Supplied material –

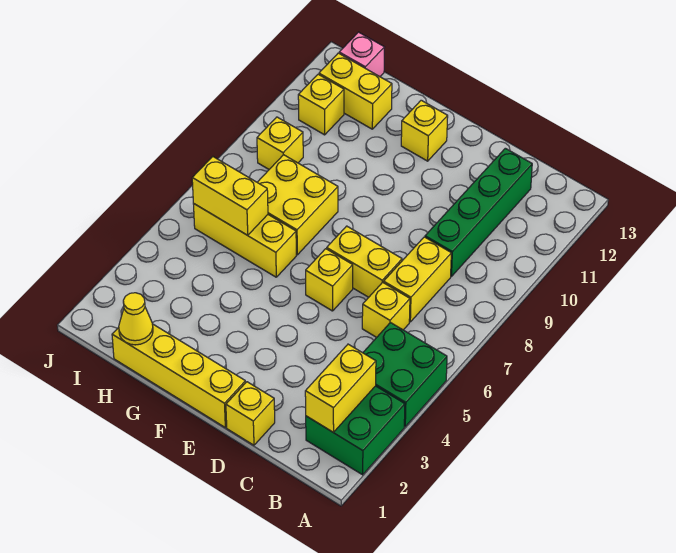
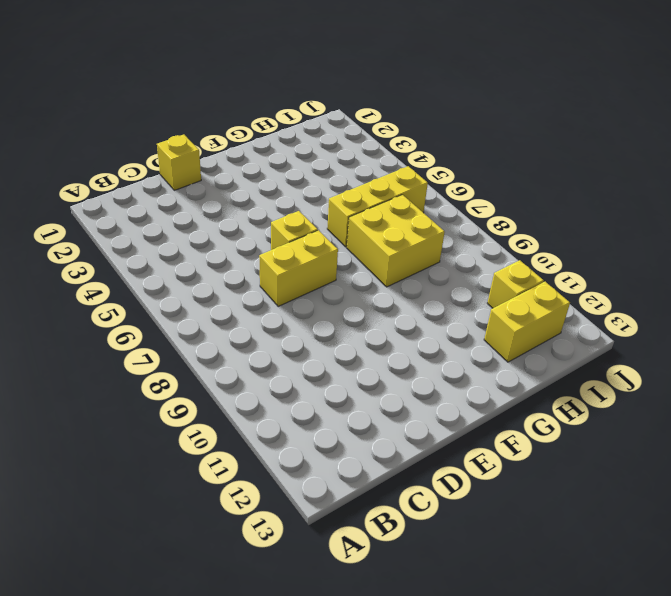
none -> green brick A2:B3 level 1
none -> green brick A4:B5 level 1
none -> yellow brick C6 level 1

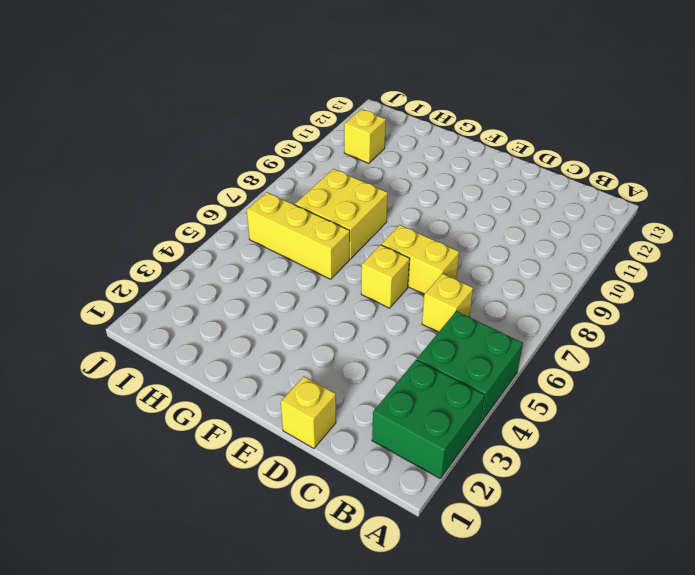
none -> yellow brick C7:C8 level 1
none -> green brick C9:C12 level 1
none -> yellow brick E1:H1 level 1

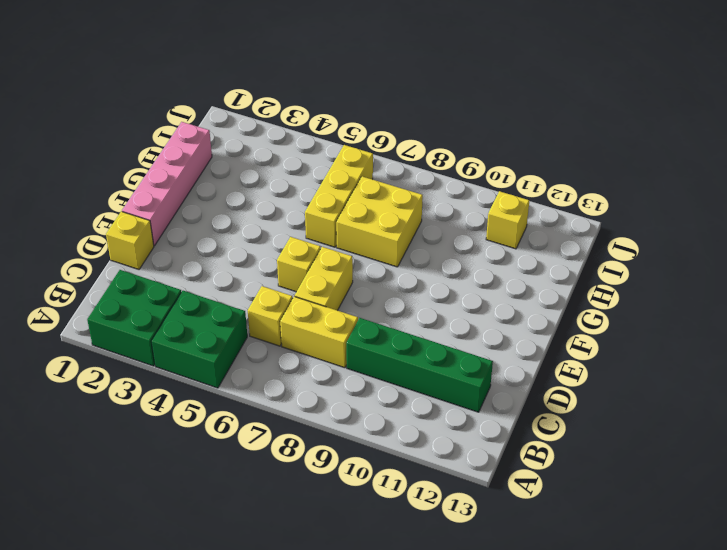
pink brick E1:H1 level 1 -> yellow brick E1:H1 level 1
none -> yellow brick F12 level 1
none -> yellow brick H12:I12 level 1
none -> yellow brick I9 level 1

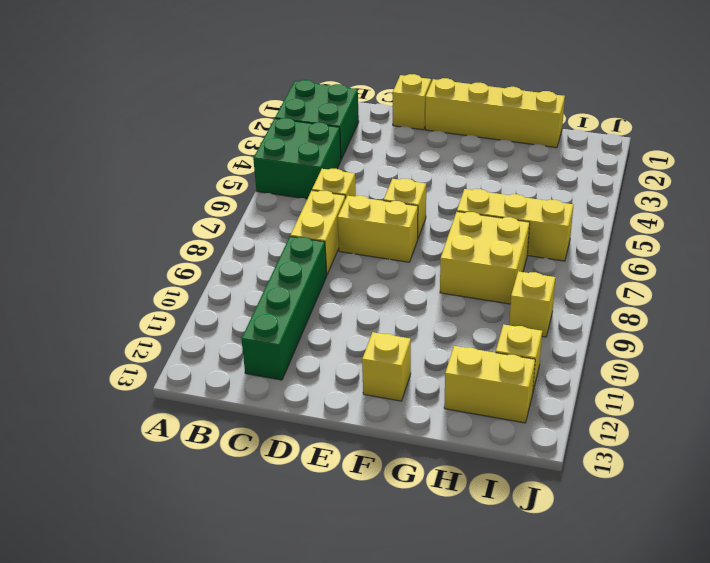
none -> pink brick I13 level 1
none -> yellow brick B2:B3 level 2
none -> yellow cone H1 level 2

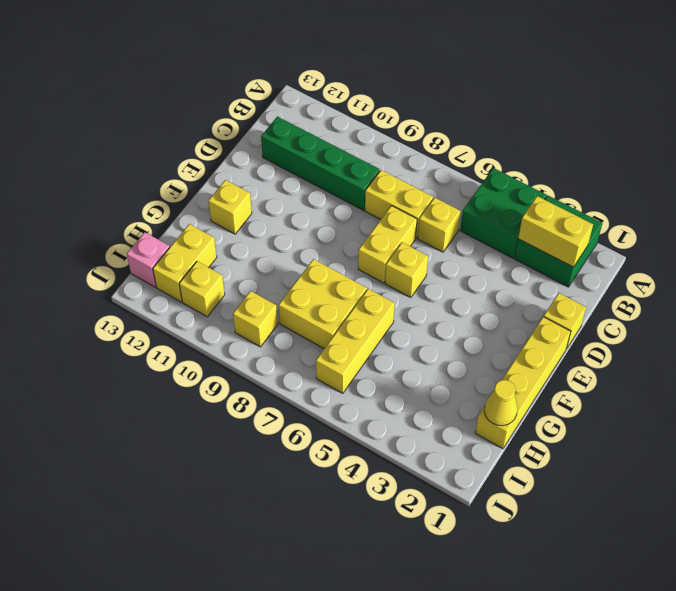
none -> yellow brick H6:I6 level 2

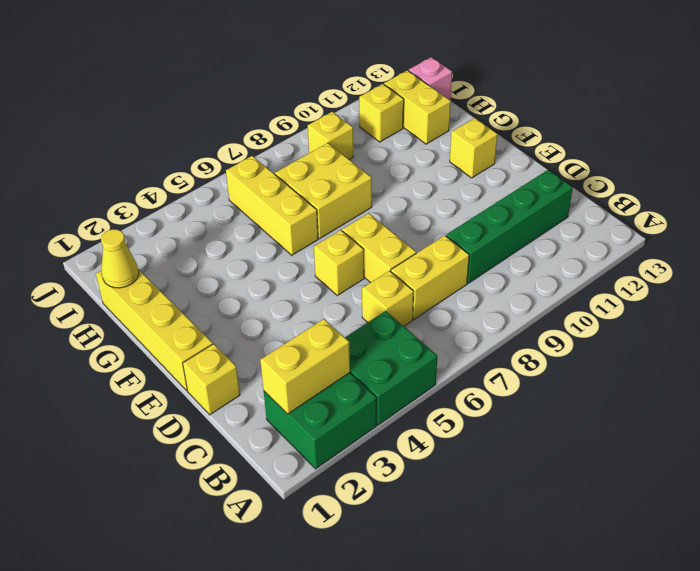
none -> yellow brick H6:I6 level 2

Exercise – Lines above containing "yellow": give their number only.

Solution to the exercise – 11